» **Work to do**
Format each line of the material as a JSON list of strings, one string per line, with blank lines omitted. Leave the pictures out of the answer.

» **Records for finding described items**
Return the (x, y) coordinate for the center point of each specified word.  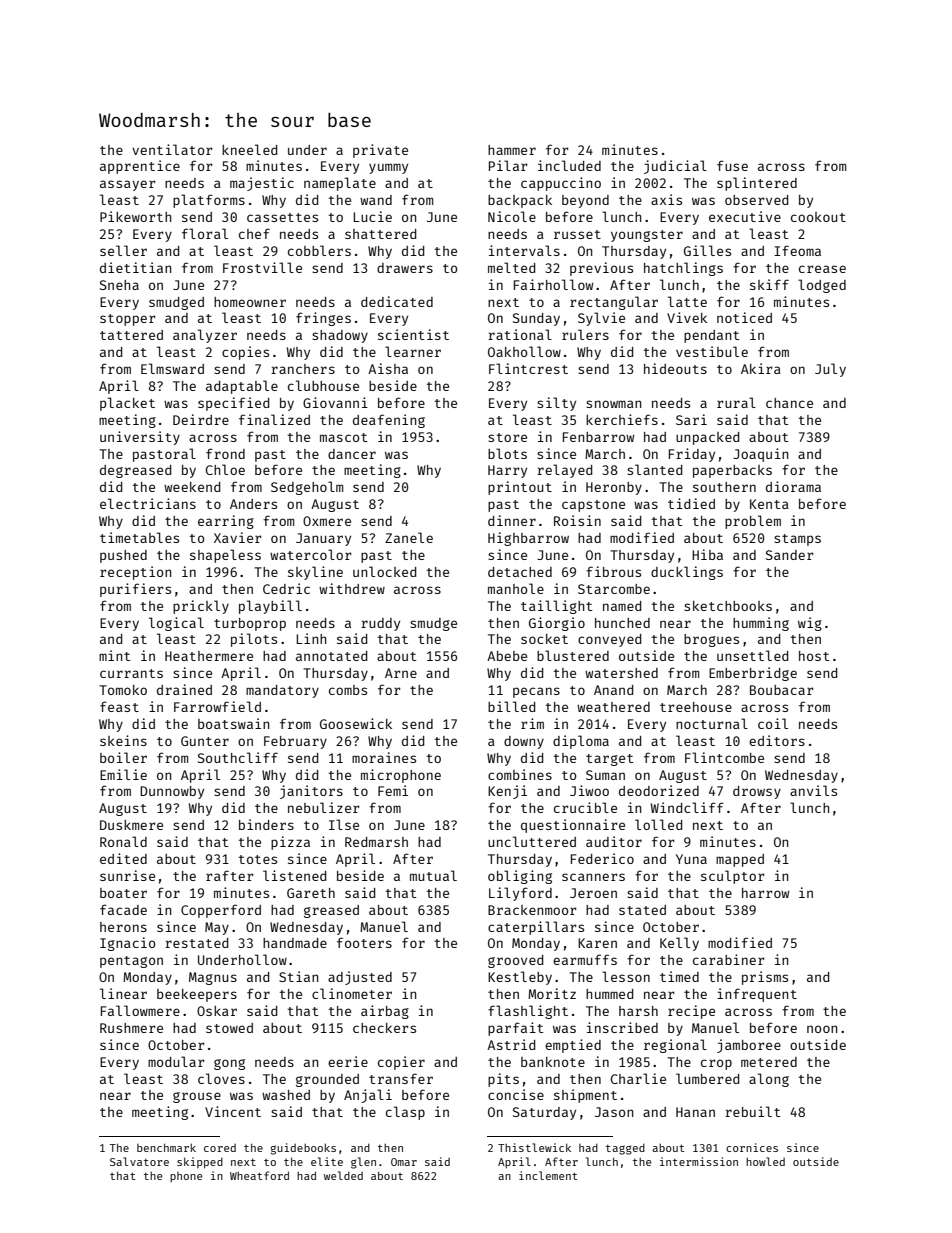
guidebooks (303, 1149)
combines (520, 774)
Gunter (205, 741)
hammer (512, 150)
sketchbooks (728, 606)
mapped (740, 860)
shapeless (225, 556)
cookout (818, 217)
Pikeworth (135, 216)
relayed (564, 471)
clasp (405, 1113)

» **Output**
[
  "Return the (x, y) coordinate for the center point of each specified word.  ",
  "guidebooks (303, 1149)",
  "combines (520, 774)",
  "Gunter (205, 741)",
  "hammer (512, 150)",
  "sketchbooks (728, 606)",
  "mapped (740, 860)",
  "shapeless (225, 556)",
  "cookout (818, 217)",
  "Pikeworth (135, 216)",
  "relayed (564, 471)",
  "clasp (405, 1113)"
]